◆ EXTRACTED DATA:
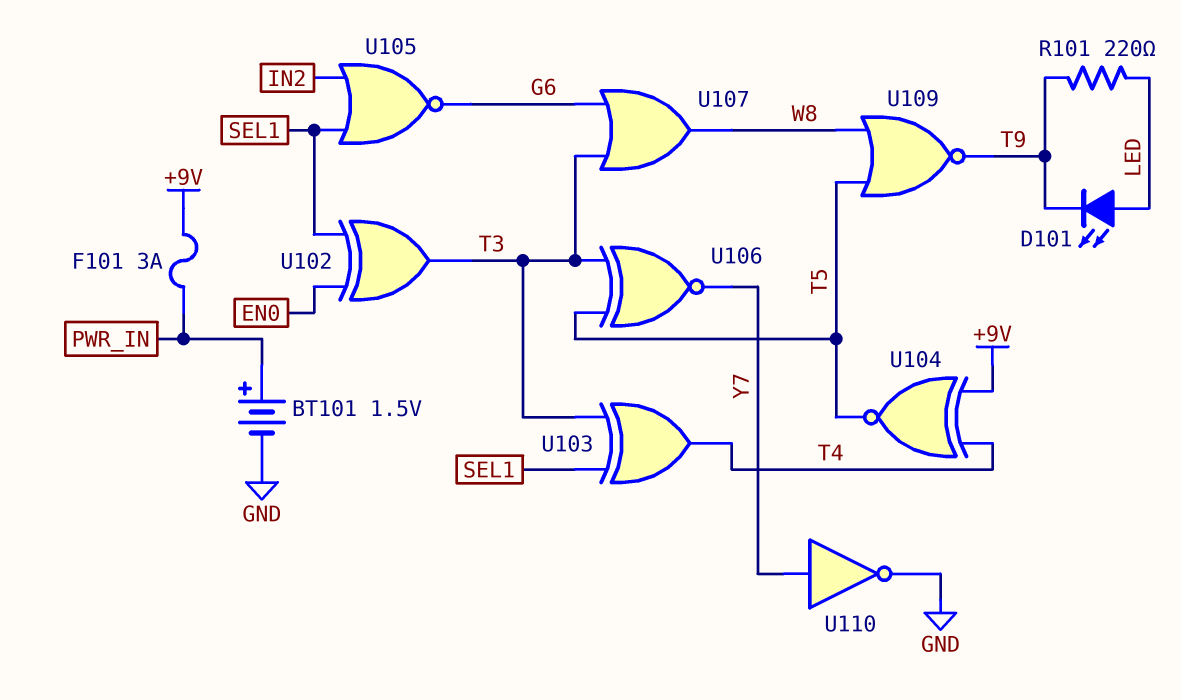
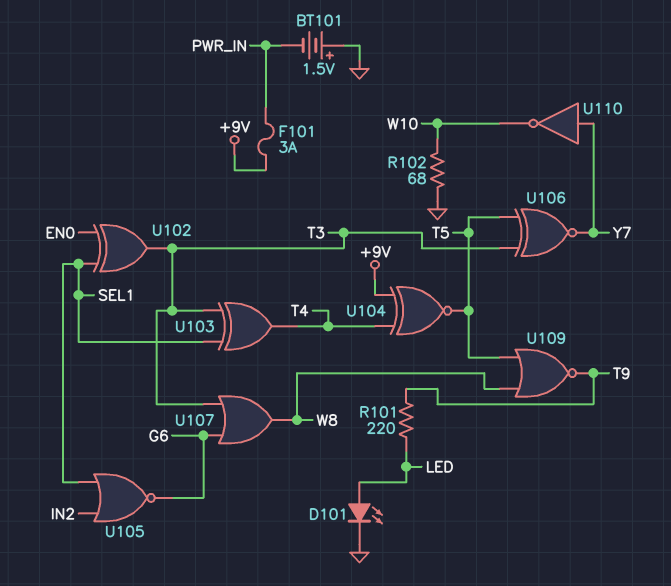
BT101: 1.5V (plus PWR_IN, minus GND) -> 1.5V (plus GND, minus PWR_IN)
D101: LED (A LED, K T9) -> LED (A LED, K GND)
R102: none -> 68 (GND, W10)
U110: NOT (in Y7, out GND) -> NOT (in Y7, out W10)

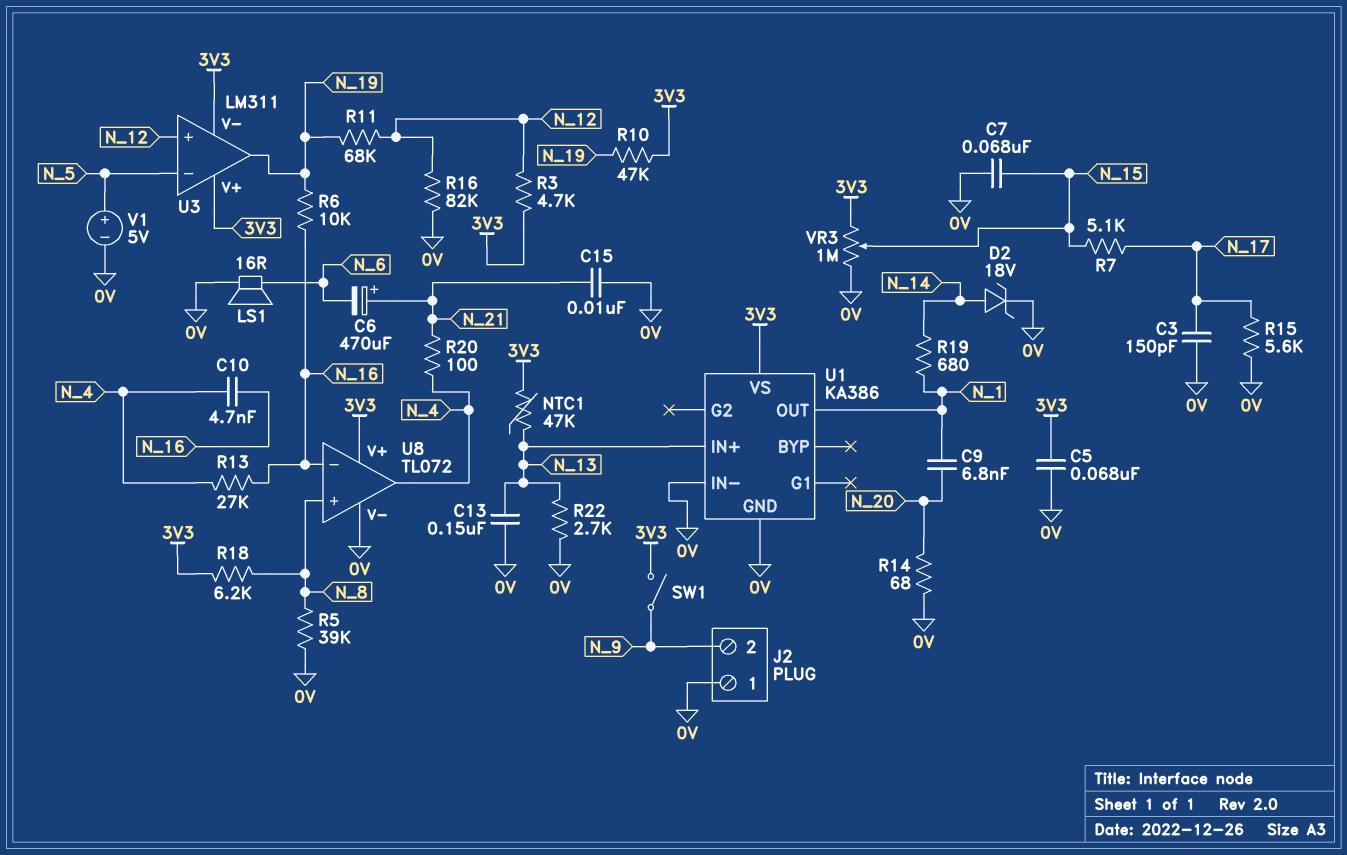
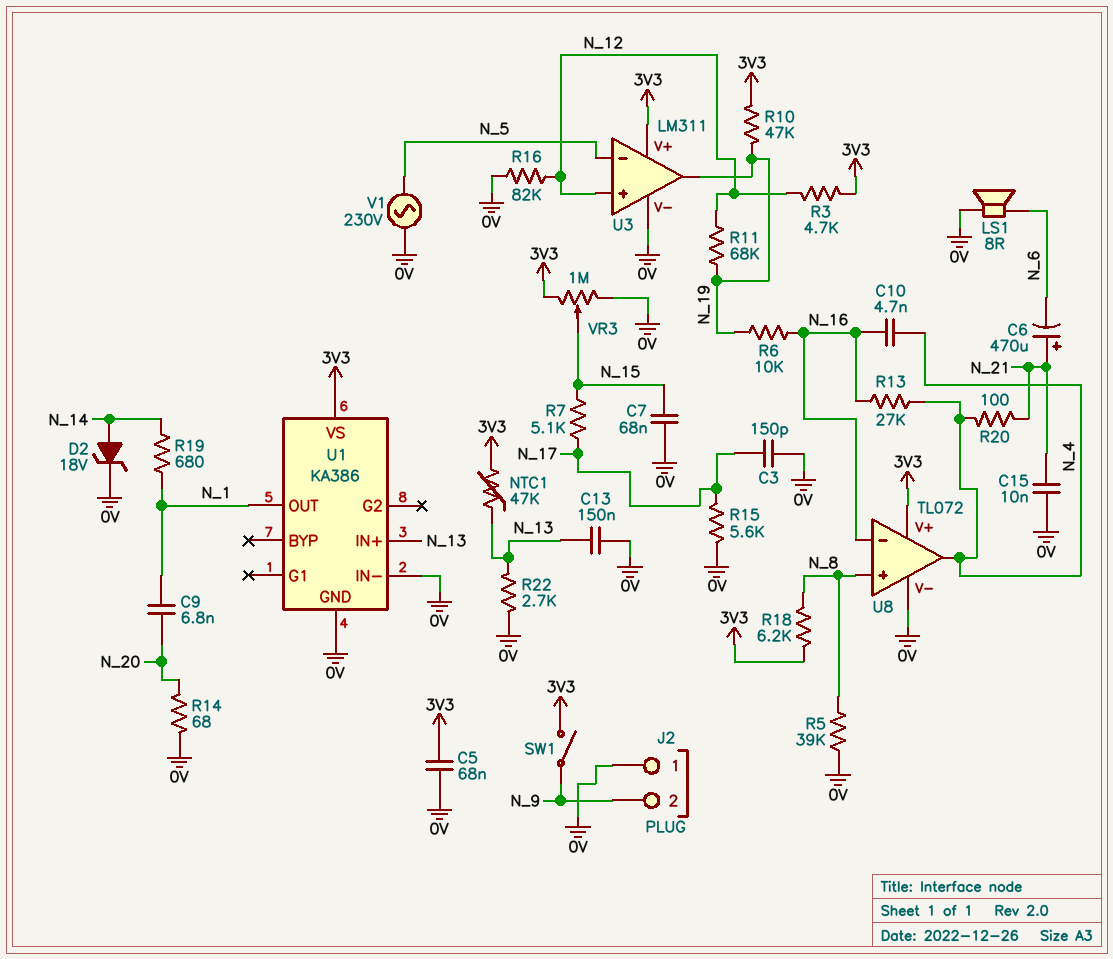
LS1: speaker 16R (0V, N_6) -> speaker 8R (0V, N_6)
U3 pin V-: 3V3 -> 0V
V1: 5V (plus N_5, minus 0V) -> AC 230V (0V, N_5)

◆ TASK DETAILS: Where a line in the records above includes the string "minus", show it.

◆ YOUR RESPONSE:
BT101: 1.5V (plus PWR_IN, minus GND) -> 1.5V (plus GND, minus PWR_IN)
V1: 5V (plus N_5, minus 0V) -> AC 230V (0V, N_5)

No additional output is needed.